§ Problem details
Reproduce every line of the records below word for word, leaving out the pictures.

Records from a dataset

○ ○ ○ ○

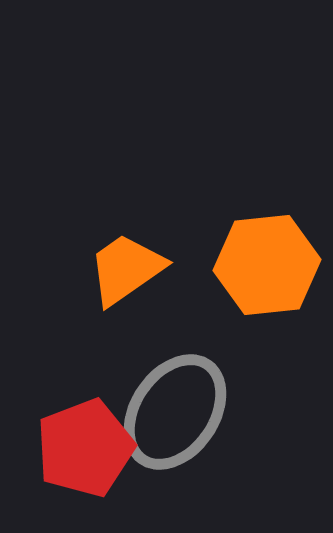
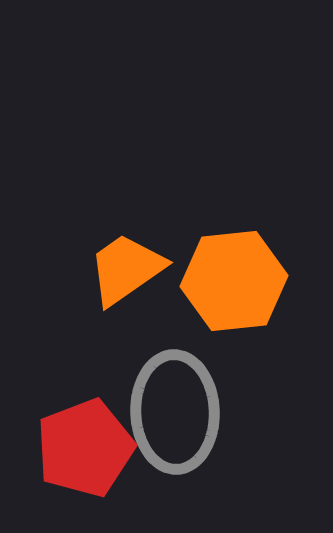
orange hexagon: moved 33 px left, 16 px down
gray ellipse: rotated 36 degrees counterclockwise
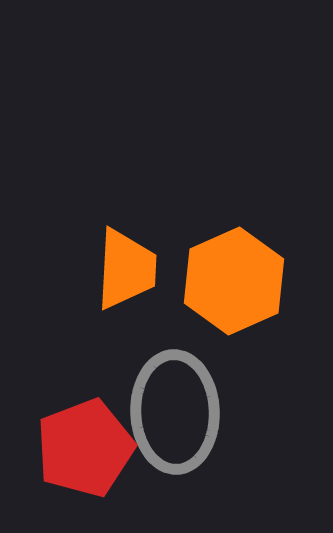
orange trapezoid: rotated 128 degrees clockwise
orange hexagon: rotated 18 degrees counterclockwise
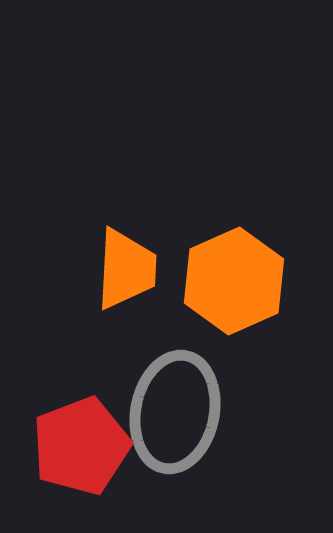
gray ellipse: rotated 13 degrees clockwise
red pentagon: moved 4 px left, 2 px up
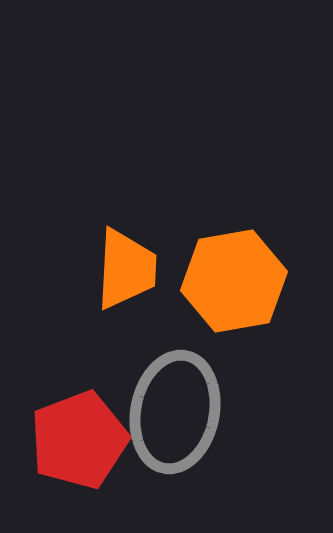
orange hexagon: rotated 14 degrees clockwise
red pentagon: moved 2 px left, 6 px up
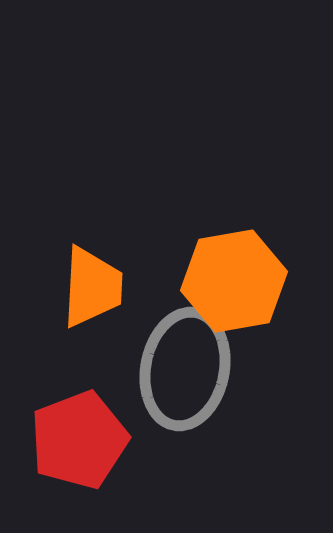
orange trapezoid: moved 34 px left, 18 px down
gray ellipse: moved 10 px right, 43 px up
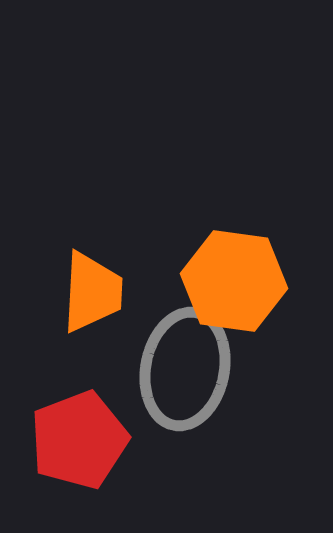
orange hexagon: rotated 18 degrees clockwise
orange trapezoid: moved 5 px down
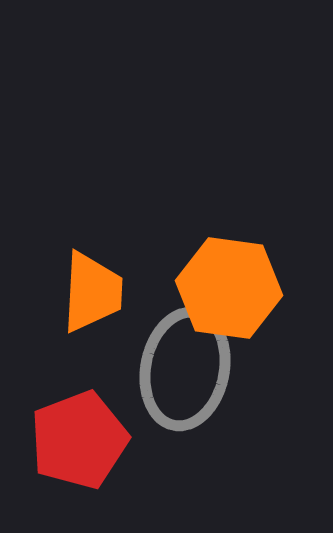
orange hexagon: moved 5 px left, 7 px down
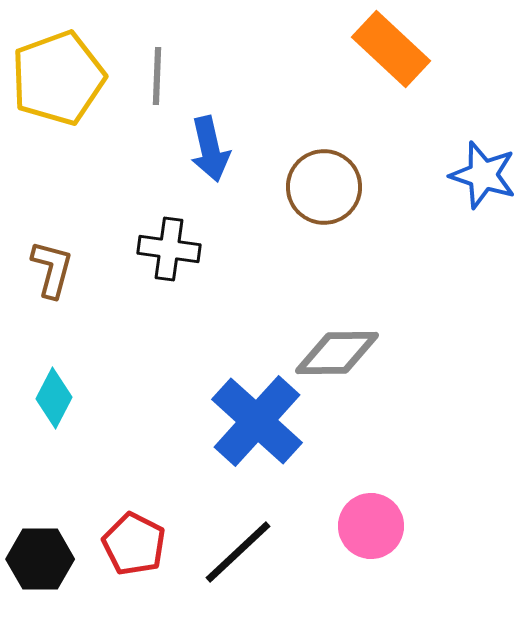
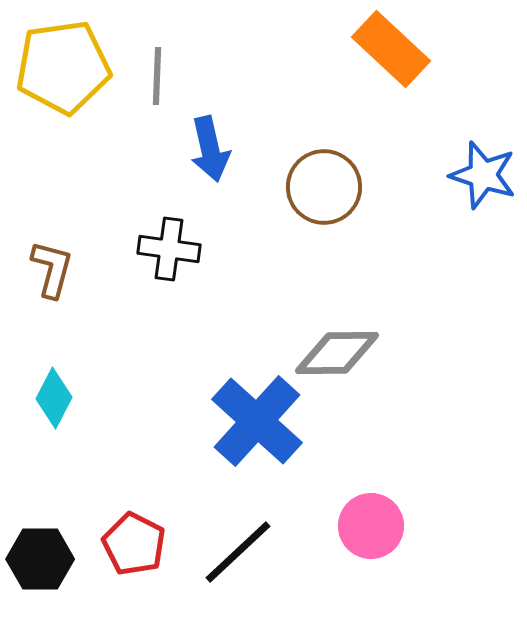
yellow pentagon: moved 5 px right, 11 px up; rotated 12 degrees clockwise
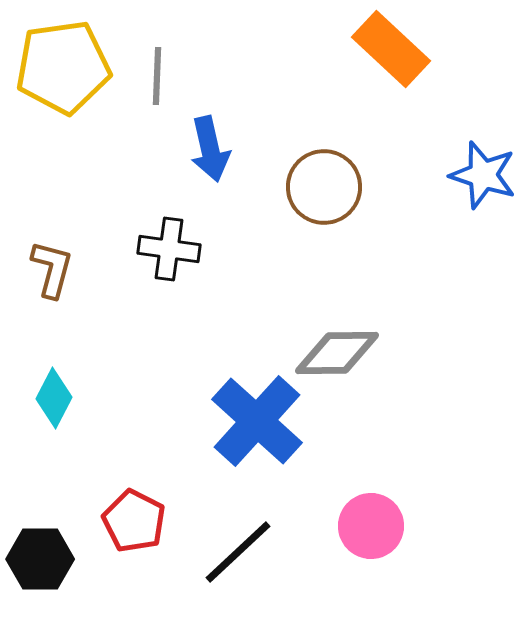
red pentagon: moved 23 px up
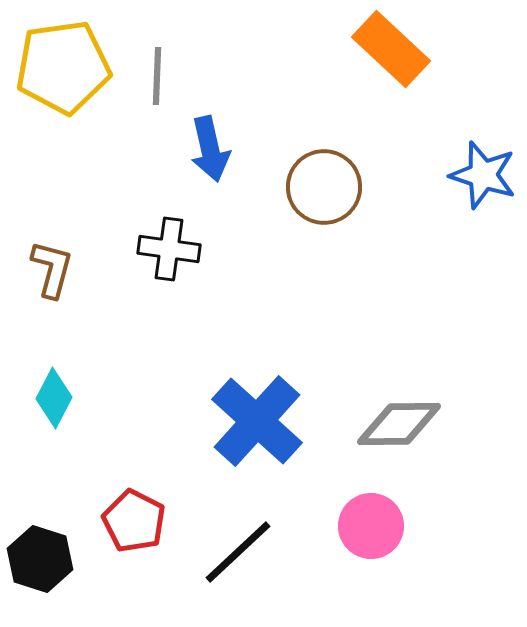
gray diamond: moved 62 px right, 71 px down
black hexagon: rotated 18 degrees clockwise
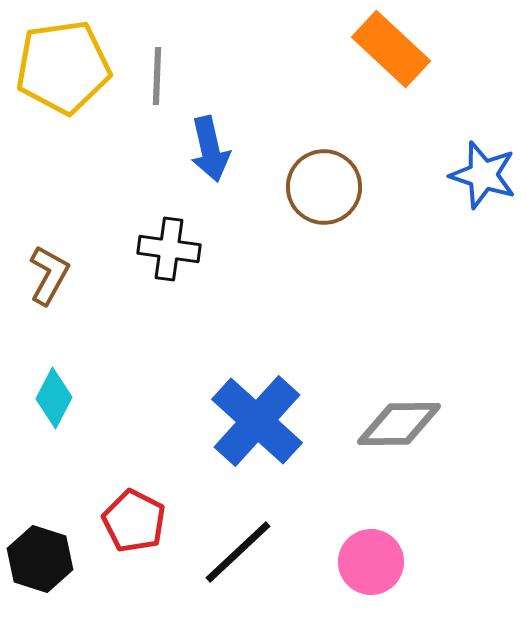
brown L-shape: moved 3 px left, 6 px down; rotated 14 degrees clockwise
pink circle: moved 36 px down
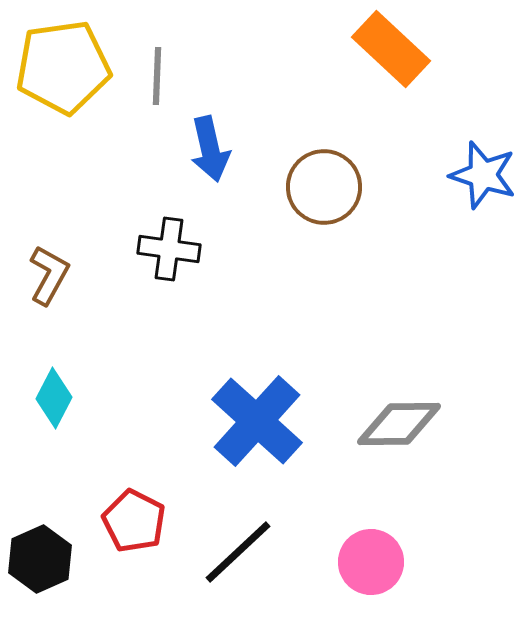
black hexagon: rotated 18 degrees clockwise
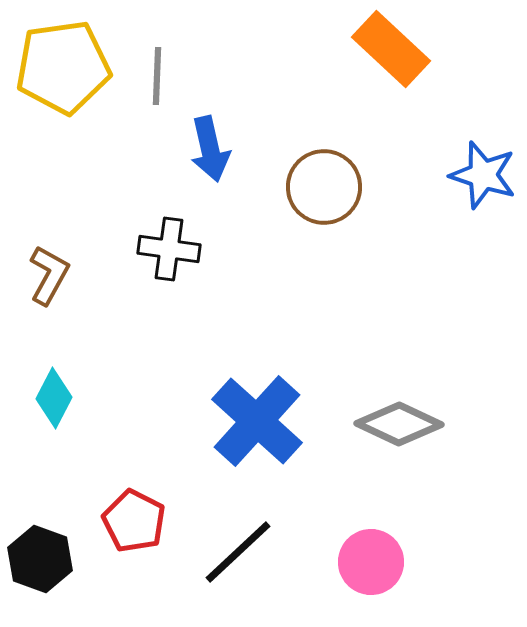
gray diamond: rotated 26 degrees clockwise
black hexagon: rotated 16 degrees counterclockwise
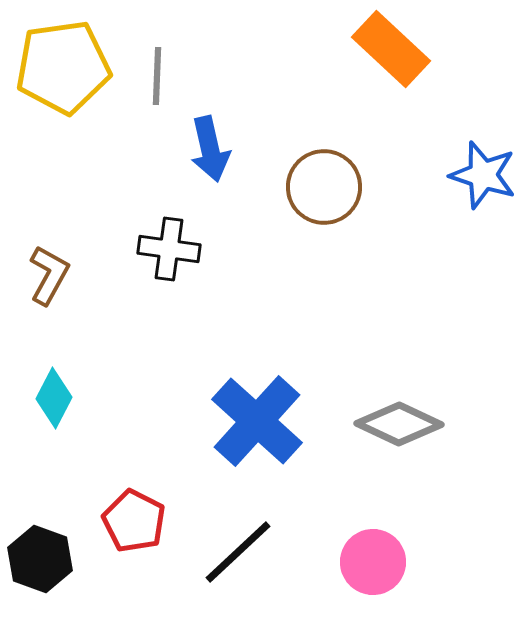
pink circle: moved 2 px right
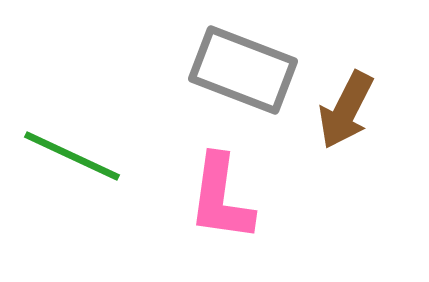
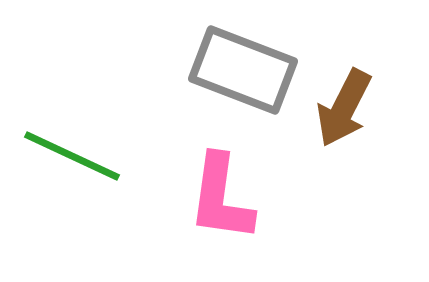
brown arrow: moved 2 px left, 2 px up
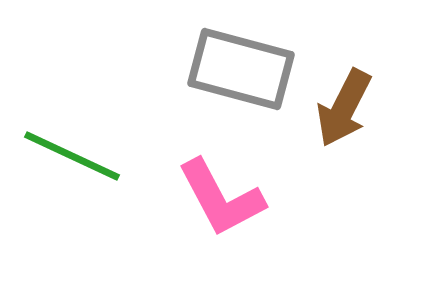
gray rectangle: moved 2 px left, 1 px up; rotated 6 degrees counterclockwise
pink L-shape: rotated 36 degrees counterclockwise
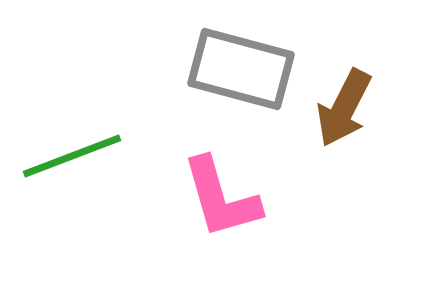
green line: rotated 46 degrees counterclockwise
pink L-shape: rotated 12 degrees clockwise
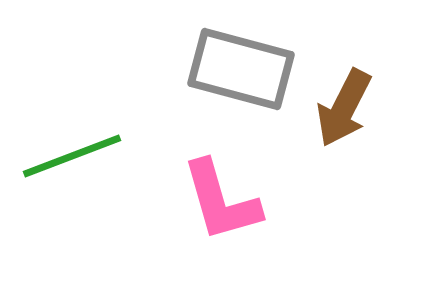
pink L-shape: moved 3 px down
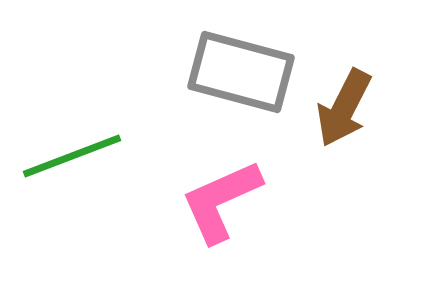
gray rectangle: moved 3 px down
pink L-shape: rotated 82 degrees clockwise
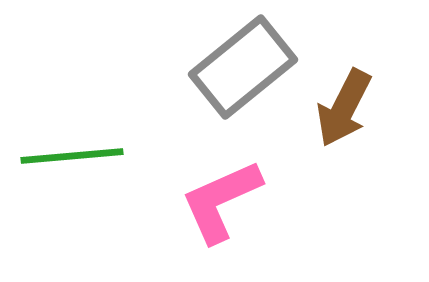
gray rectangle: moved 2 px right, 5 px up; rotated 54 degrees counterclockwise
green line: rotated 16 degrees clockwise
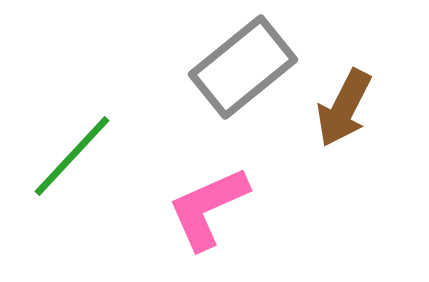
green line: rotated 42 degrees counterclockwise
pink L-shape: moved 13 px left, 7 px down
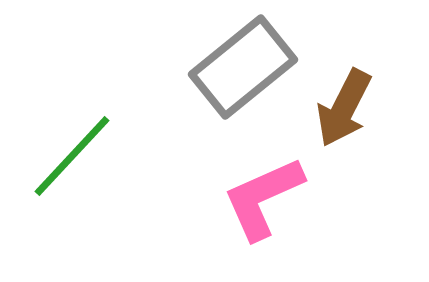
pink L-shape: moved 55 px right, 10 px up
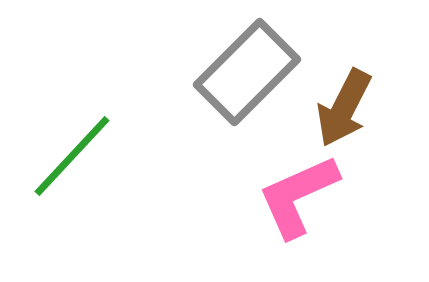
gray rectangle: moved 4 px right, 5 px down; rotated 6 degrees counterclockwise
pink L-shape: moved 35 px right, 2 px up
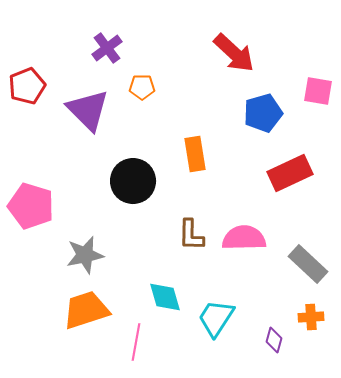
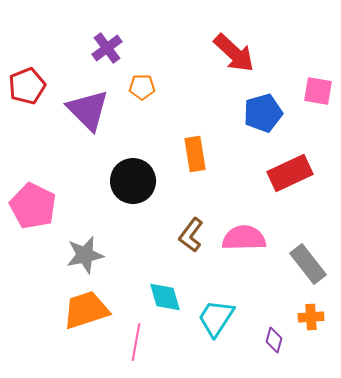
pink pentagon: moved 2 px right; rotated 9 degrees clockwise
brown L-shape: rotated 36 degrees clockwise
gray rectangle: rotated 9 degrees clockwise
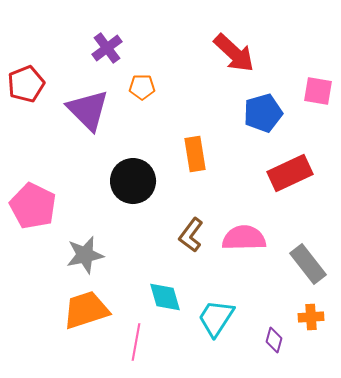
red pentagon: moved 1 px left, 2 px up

○ ○ ○ ○

§ Task response
orange hexagon: moved 33 px left, 16 px down
gray ellipse: rotated 36 degrees counterclockwise
orange trapezoid: rotated 128 degrees clockwise
orange hexagon: rotated 18 degrees counterclockwise
gray ellipse: rotated 13 degrees clockwise
red pentagon: moved 4 px left, 2 px up
orange hexagon: rotated 14 degrees clockwise
red pentagon: moved 2 px left, 6 px up
orange trapezoid: moved 34 px left, 18 px down
gray ellipse: moved 10 px right, 43 px up
orange hexagon: rotated 18 degrees clockwise
orange trapezoid: moved 5 px down
orange hexagon: moved 5 px left, 7 px down
yellow pentagon: moved 5 px right, 11 px up; rotated 12 degrees clockwise
red pentagon: moved 23 px up
gray diamond: moved 62 px right, 71 px down
black hexagon: rotated 18 degrees clockwise
brown L-shape: moved 3 px left, 6 px down; rotated 14 degrees clockwise
pink circle: moved 36 px down
black hexagon: rotated 18 degrees clockwise
gray diamond: rotated 26 degrees clockwise
black hexagon: rotated 16 degrees counterclockwise
pink circle: moved 2 px right
brown arrow: moved 2 px left, 2 px up
gray rectangle: moved 2 px left, 1 px up; rotated 6 degrees counterclockwise
pink L-shape: rotated 36 degrees counterclockwise
green line: rotated 46 degrees counterclockwise
pink L-shape: rotated 12 degrees clockwise
pink L-shape: moved 3 px down
gray rectangle: moved 3 px down
pink L-shape: rotated 82 degrees clockwise
gray rectangle: moved 2 px right, 5 px up; rotated 54 degrees counterclockwise
green line: rotated 16 degrees clockwise
green line: rotated 42 degrees counterclockwise
pink L-shape: moved 13 px left, 7 px down
pink L-shape: moved 55 px right, 10 px up
gray rectangle: moved 4 px right, 5 px down; rotated 6 degrees counterclockwise
pink L-shape: moved 35 px right, 2 px up
pink pentagon: moved 2 px right; rotated 9 degrees clockwise
brown L-shape: rotated 36 degrees clockwise
gray rectangle: rotated 9 degrees clockwise
red pentagon: moved 1 px left, 2 px up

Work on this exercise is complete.